(DATA SECTION Opens)

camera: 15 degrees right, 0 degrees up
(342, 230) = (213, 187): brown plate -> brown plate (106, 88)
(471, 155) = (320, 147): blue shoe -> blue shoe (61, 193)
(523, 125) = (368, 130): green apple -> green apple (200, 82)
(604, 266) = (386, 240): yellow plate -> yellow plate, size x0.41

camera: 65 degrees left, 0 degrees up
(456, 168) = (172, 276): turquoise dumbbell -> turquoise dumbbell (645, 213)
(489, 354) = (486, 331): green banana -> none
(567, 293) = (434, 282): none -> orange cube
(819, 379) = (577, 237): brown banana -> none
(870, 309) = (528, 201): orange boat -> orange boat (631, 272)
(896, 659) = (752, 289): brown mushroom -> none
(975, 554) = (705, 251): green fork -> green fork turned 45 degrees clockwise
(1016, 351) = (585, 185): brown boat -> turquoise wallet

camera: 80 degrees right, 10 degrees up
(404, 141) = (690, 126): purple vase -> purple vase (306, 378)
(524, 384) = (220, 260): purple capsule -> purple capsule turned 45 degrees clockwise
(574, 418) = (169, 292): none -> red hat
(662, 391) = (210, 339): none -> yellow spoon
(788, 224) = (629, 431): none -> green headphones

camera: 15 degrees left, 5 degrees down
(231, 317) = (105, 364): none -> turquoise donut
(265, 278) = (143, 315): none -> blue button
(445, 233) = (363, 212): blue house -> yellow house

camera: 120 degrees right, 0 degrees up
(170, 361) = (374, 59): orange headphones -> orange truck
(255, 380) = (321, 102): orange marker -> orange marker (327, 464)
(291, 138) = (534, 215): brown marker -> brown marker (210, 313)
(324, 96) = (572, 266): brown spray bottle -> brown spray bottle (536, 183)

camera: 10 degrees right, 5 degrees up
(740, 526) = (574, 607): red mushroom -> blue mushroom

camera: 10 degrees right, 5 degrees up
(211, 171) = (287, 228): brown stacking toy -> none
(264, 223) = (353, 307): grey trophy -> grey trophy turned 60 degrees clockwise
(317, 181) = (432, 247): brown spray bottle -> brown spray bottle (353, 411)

(DATA SECTION Closes)

** PROMPT **
What lines of the preceding data include the string "left"? Pull them out.

** RESPONSE TO THIS TASK **
camera: 65 degrees left, 0 degrees up
camera: 15 degrees left, 5 degrees down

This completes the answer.